[Image sequences with motion text]
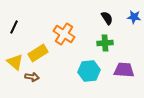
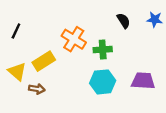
green cross: (105, 43) -> (103, 50), moved

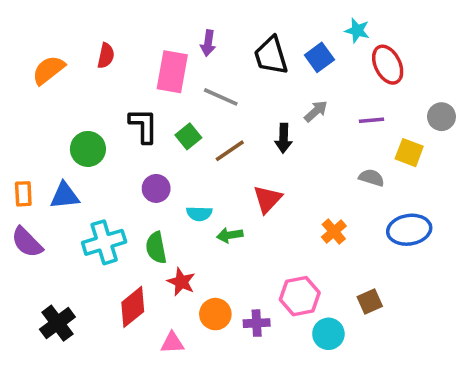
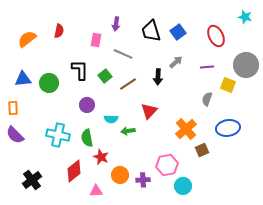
cyan star: (357, 31) -> (245, 17), moved
pink rectangle: (172, 72) -> (96, 40), size x0.6
gray circle: (441, 117) -> (246, 65), size x1.6
gray semicircle: (371, 178) -> (207, 99), turned -88
blue triangle: (65, 196) -> (23, 79), moved
orange cross: (334, 232) -> (186, 129), size x1.5
cyan cross: (104, 242) -> (58, 135), turned 30
brown square: (370, 302) -> (202, 150), moved

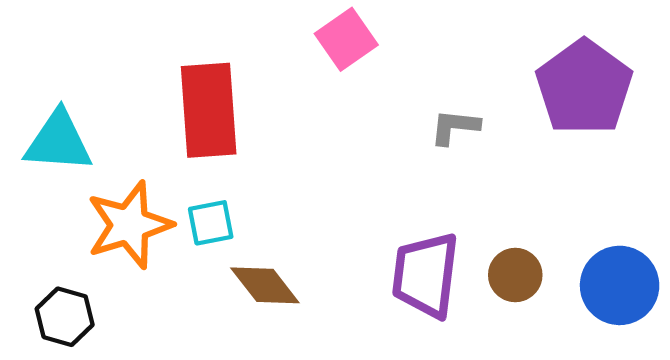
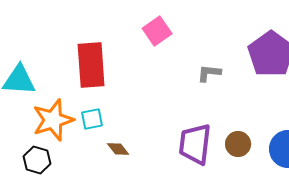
brown diamond: (265, 285) -> (118, 149), size x0.7
black hexagon: (65, 317) -> (37, 160), moved

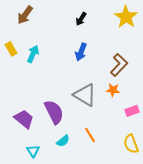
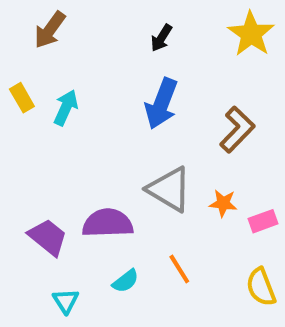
blue arrow: (81, 52) -> (161, 104), size x1.4
orange star: (113, 90) -> (223, 203), moved
purple semicircle: (54, 112) -> (108, 223), turned -65

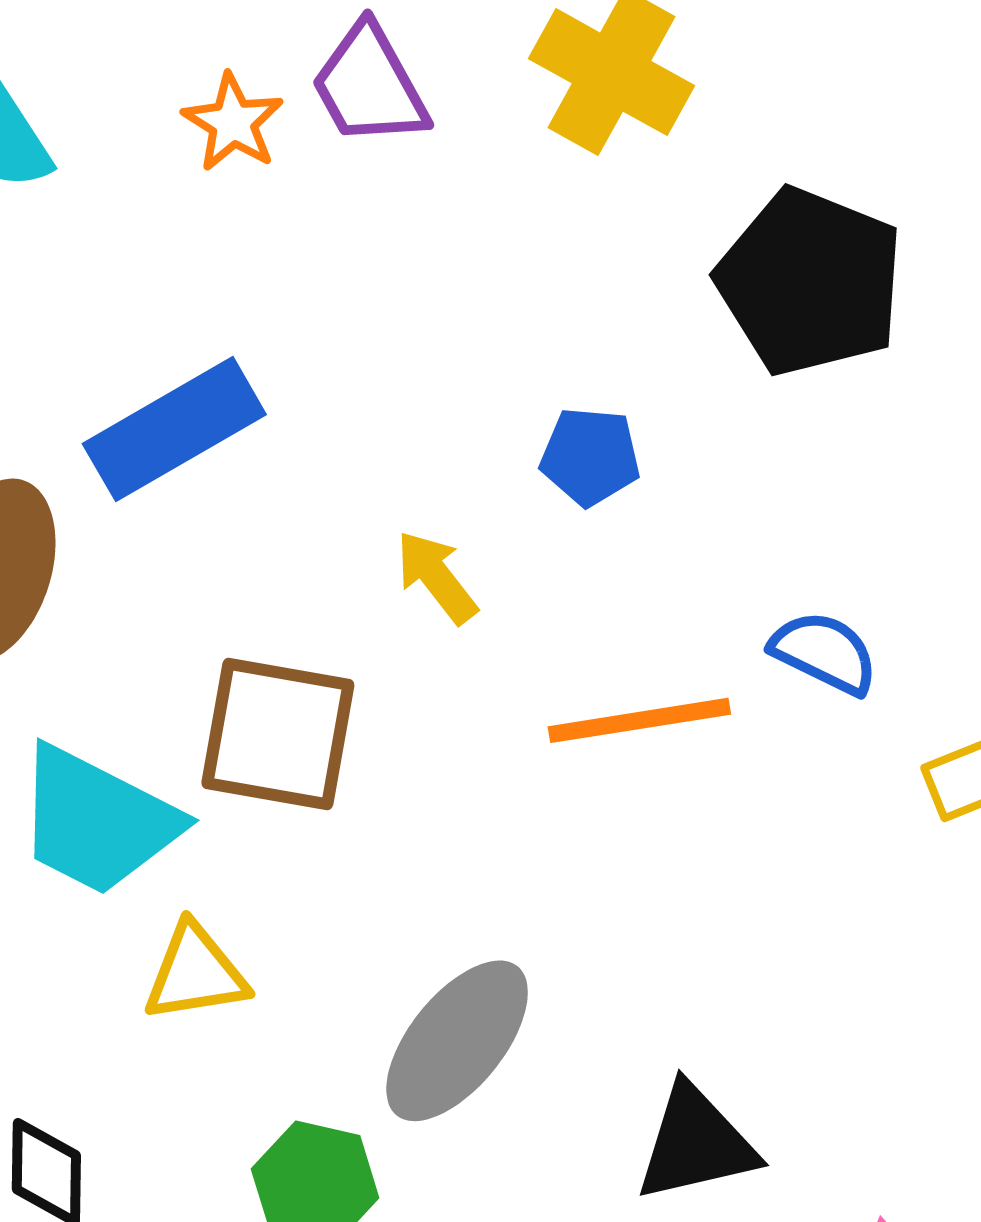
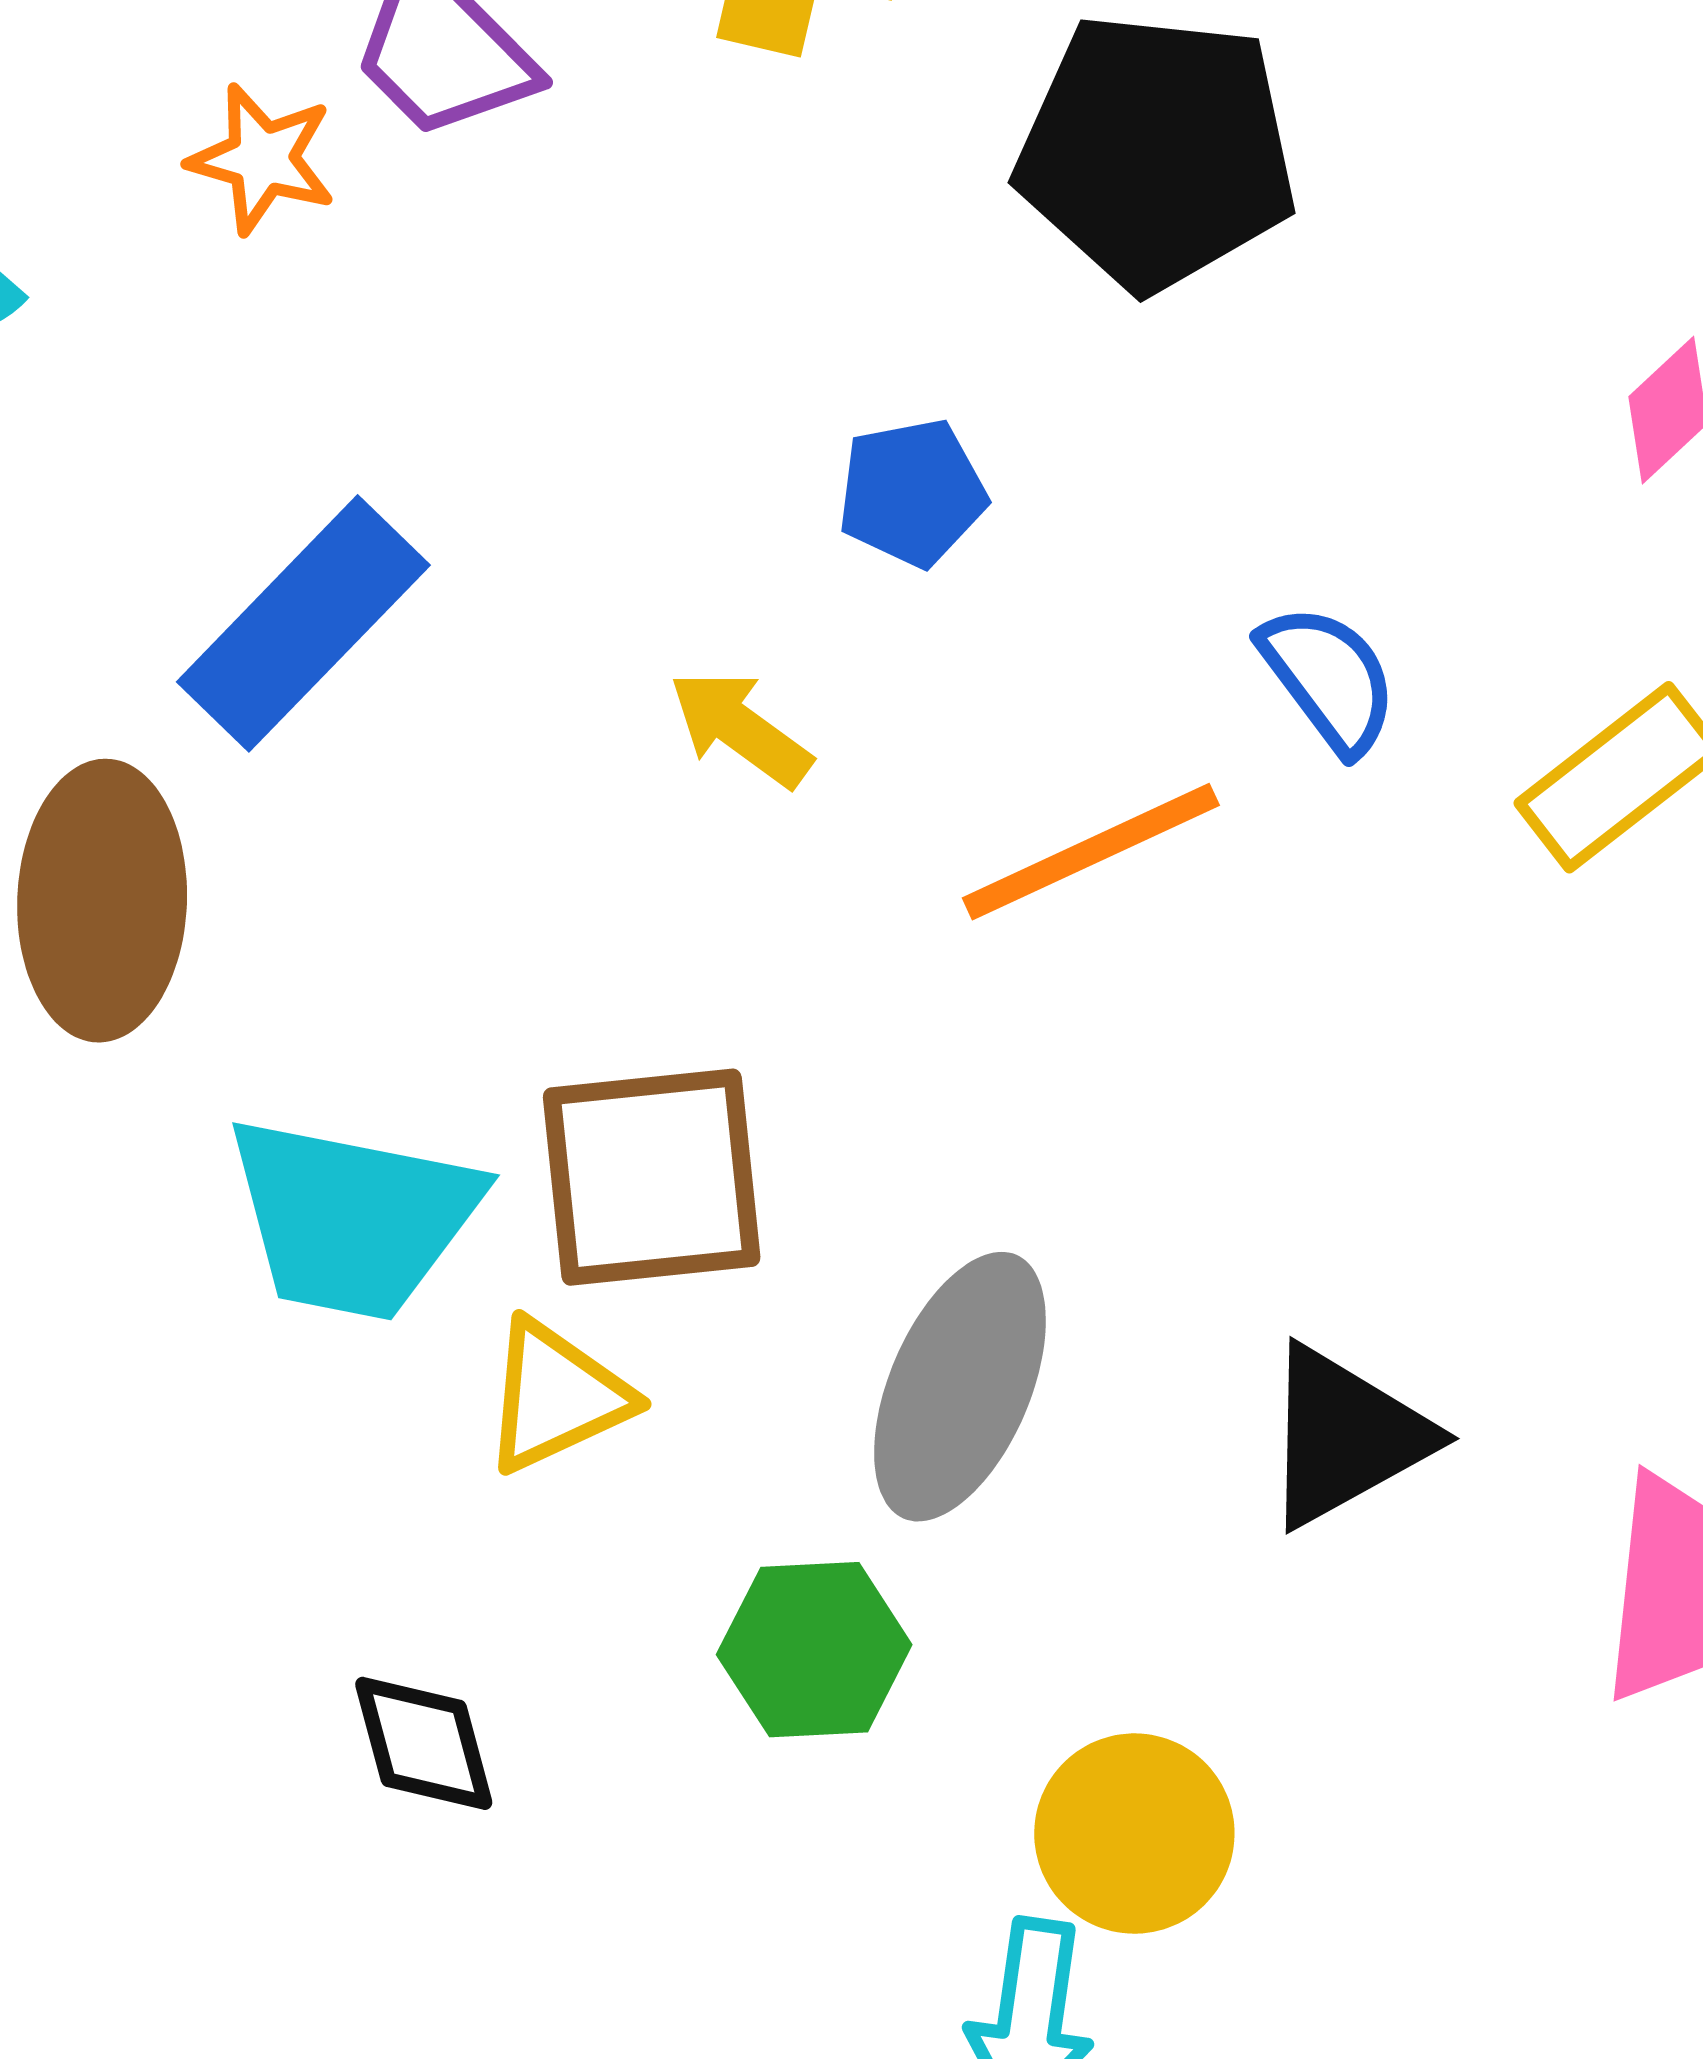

EXERCISE REQUIREMENTS:
All that is required is the lines from the line containing "brown diamond: (265, 285)" through the end of the records above, copied exactly, and none of the pictures.

TASK RESULT:
brown diamond: (265, 285) -> (118, 149), size x0.7
black hexagon: (65, 317) -> (37, 160), moved

blue arrow: (81, 52) -> (161, 104), size x1.4
orange star: (113, 90) -> (223, 203), moved
purple semicircle: (54, 112) -> (108, 223), turned -65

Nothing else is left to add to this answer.